Top of RECORDS

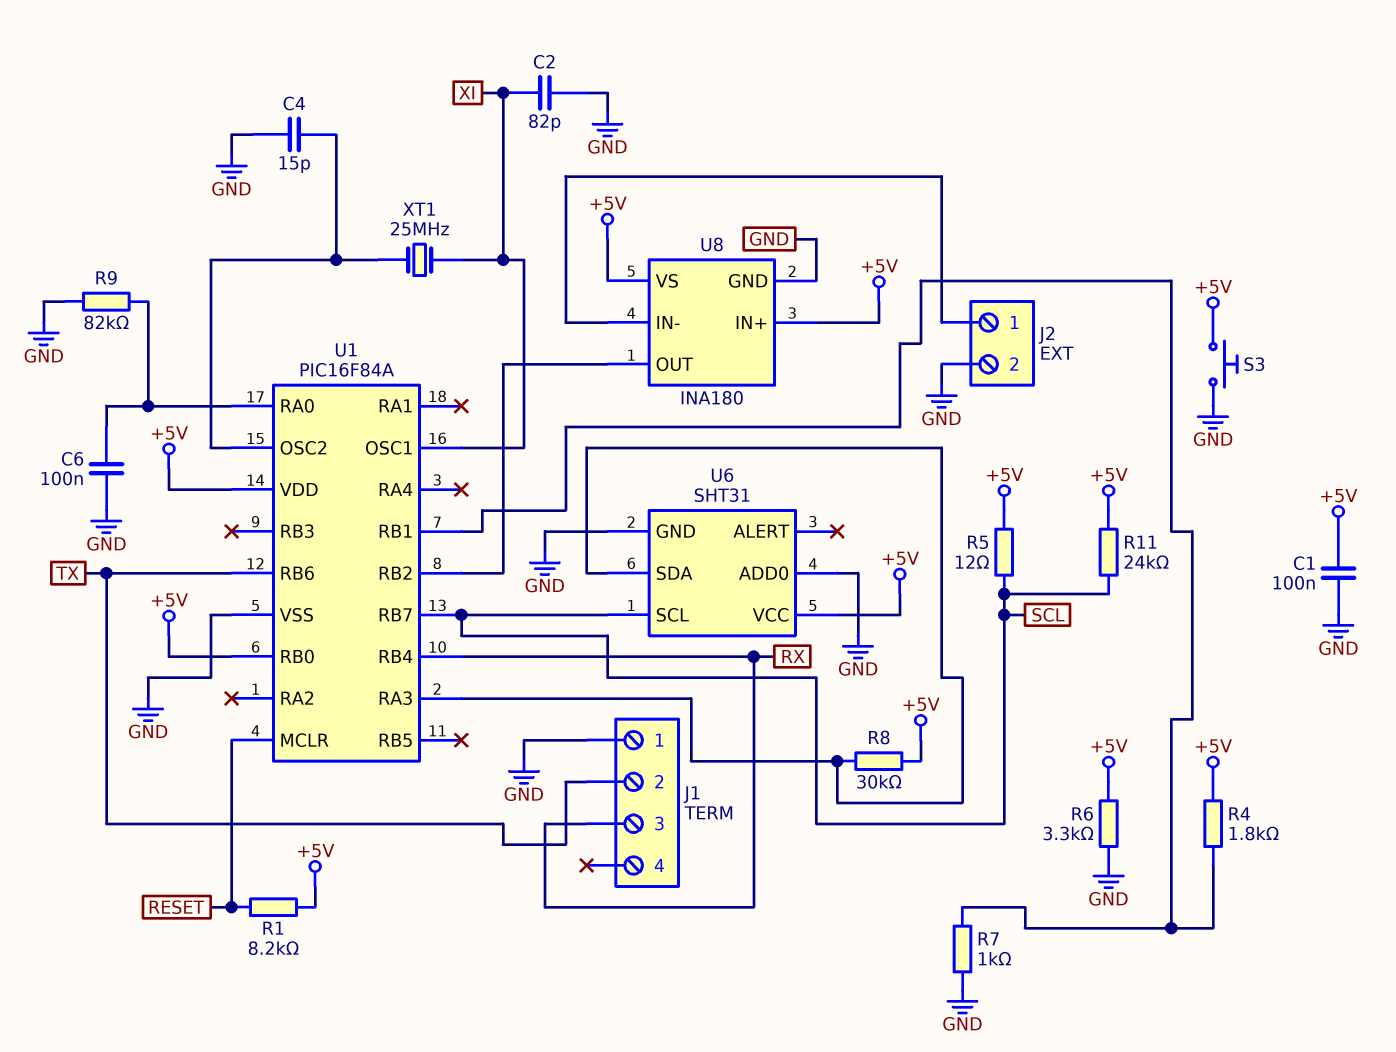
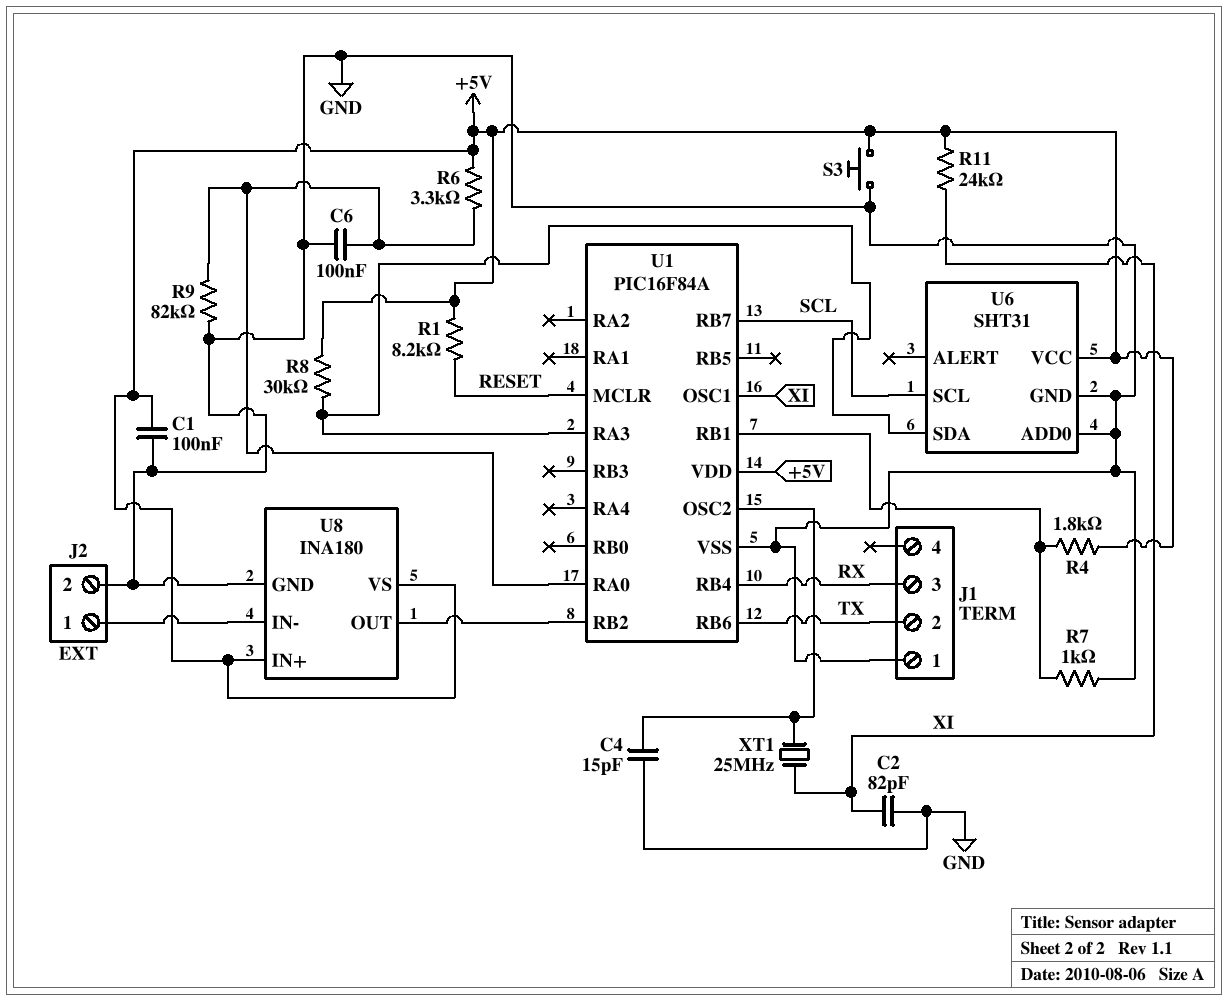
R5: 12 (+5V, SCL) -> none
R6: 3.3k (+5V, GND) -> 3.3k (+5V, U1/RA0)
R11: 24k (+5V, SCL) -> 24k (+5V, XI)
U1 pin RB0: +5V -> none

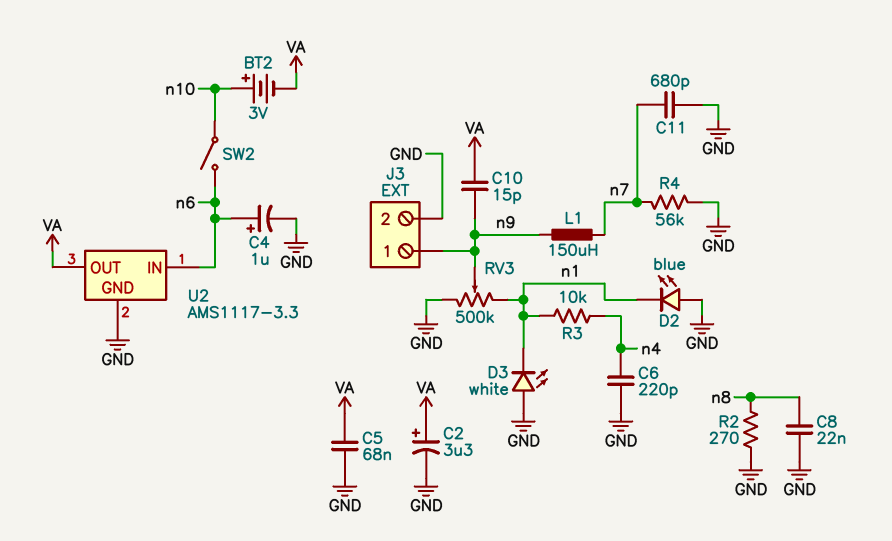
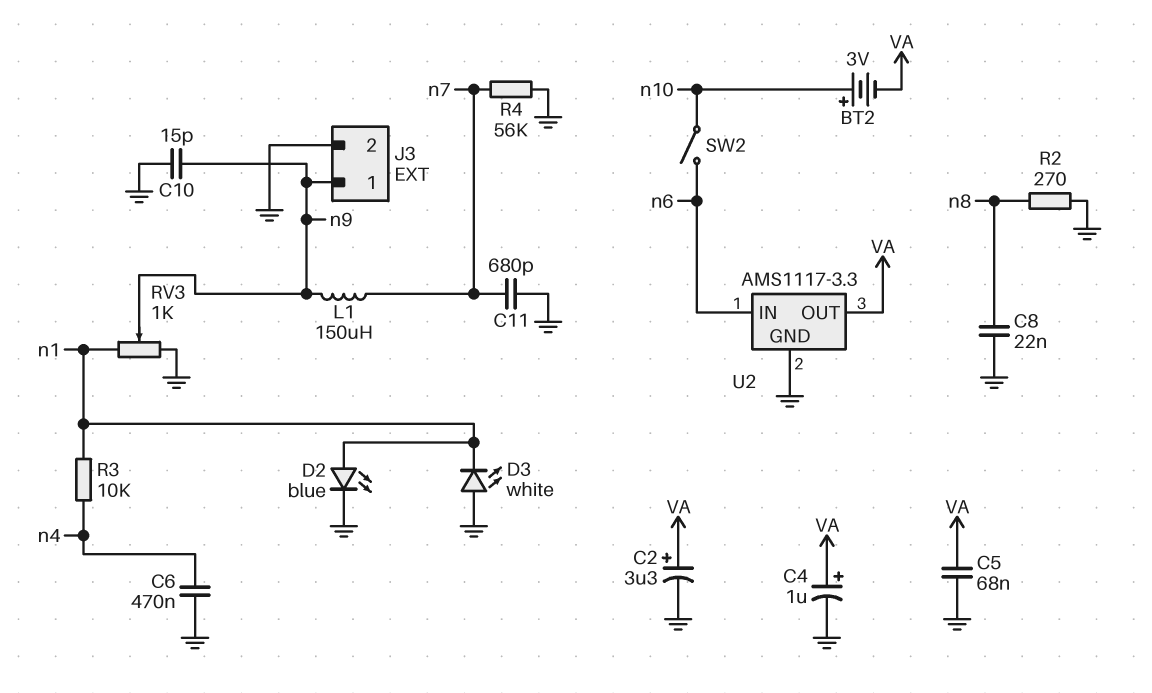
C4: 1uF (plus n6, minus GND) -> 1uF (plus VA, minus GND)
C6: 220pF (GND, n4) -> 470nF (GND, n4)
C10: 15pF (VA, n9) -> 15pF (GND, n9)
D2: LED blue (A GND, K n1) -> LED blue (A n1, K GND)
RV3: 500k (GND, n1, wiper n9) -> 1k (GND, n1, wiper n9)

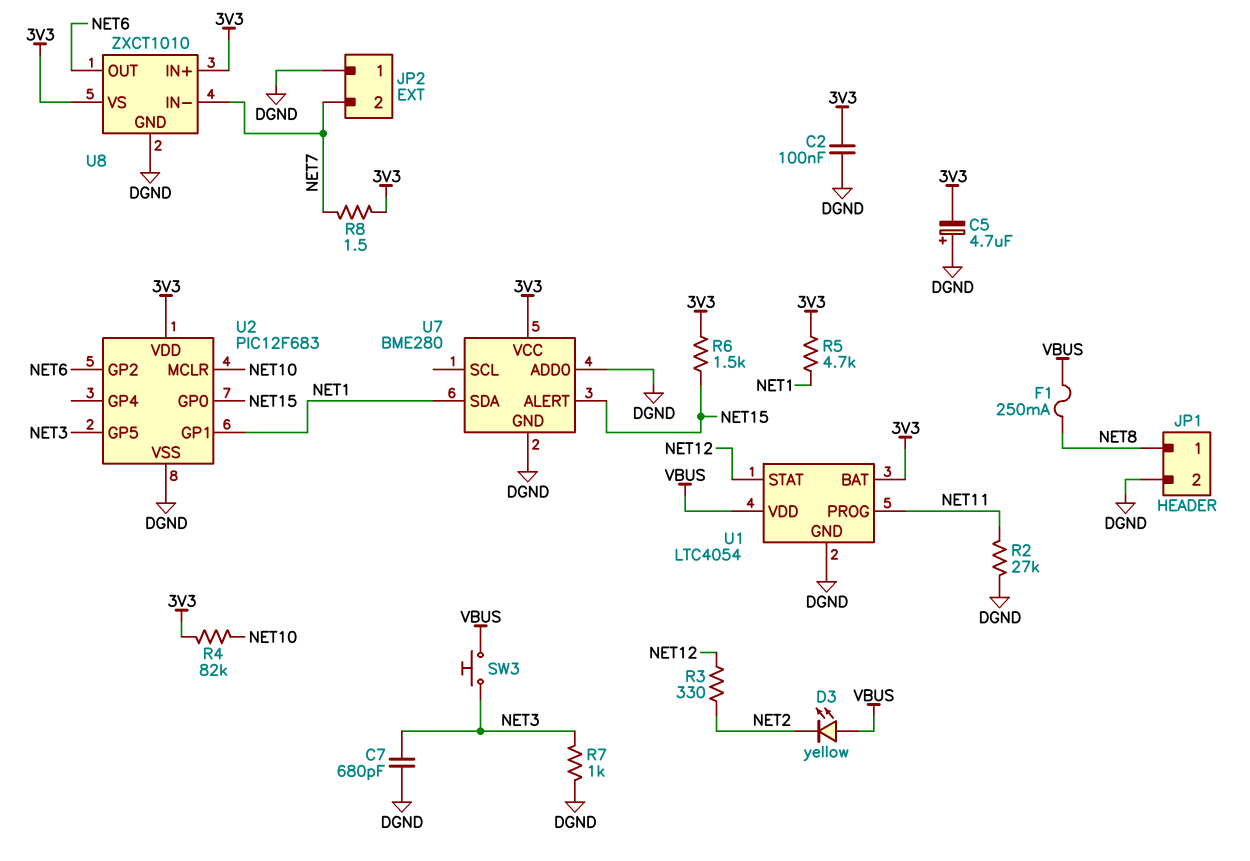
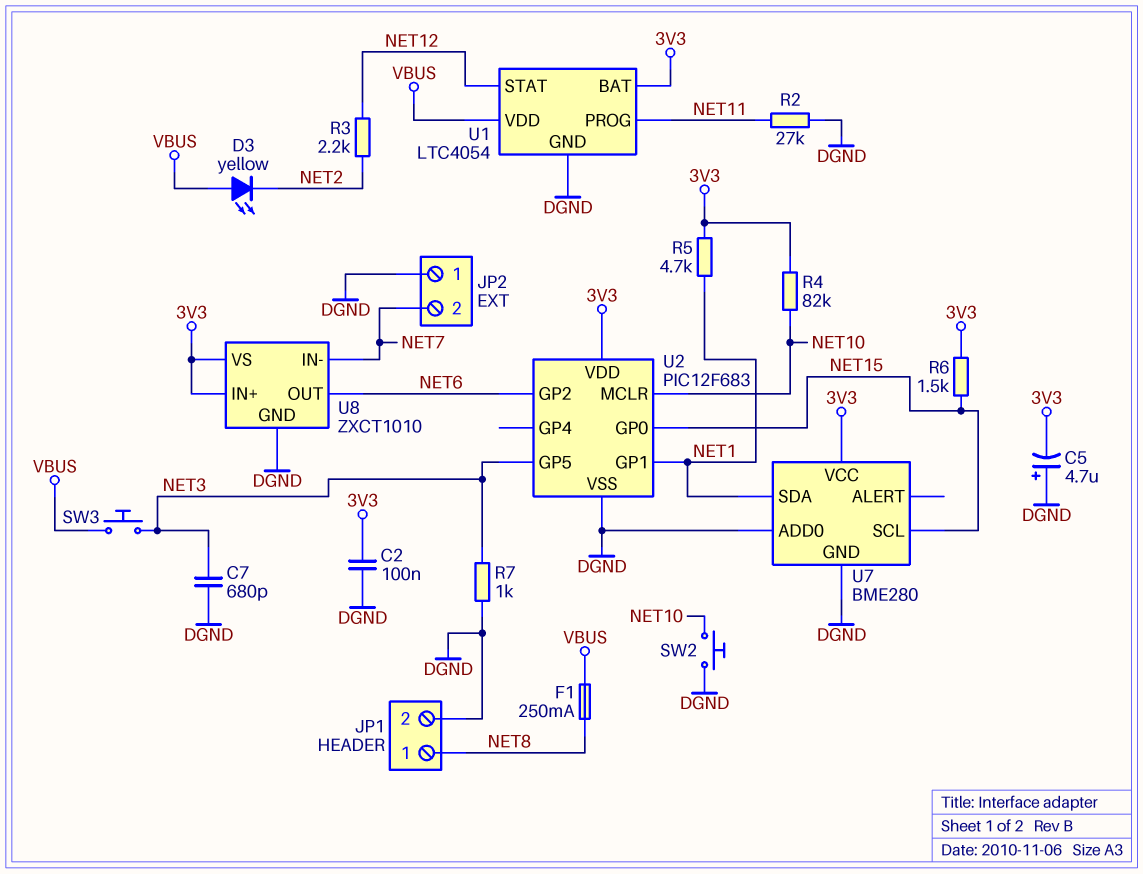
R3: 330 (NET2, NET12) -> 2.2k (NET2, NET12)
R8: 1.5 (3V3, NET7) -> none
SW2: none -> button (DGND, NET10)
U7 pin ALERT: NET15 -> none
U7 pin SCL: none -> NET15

Bottom of RECORDS

▶ WORK REQUEST: Lines from the one above containing "R6: 3.3k (+5V, GND) -> 3.3k (+5V, U1/RA0)" down to the one containing "U7 pin ALERT: NET15 -> none" should be transcribed exactly, with both ends kept and no pictures.

▶ YOUR SOLUTION:
R6: 3.3k (+5V, GND) -> 3.3k (+5V, U1/RA0)
R11: 24k (+5V, SCL) -> 24k (+5V, XI)
U1 pin RB0: +5V -> none

C4: 1uF (plus n6, minus GND) -> 1uF (plus VA, minus GND)
C6: 220pF (GND, n4) -> 470nF (GND, n4)
C10: 15pF (VA, n9) -> 15pF (GND, n9)
D2: LED blue (A GND, K n1) -> LED blue (A n1, K GND)
RV3: 500k (GND, n1, wiper n9) -> 1k (GND, n1, wiper n9)

R3: 330 (NET2, NET12) -> 2.2k (NET2, NET12)
R8: 1.5 (3V3, NET7) -> none
SW2: none -> button (DGND, NET10)
U7 pin ALERT: NET15 -> none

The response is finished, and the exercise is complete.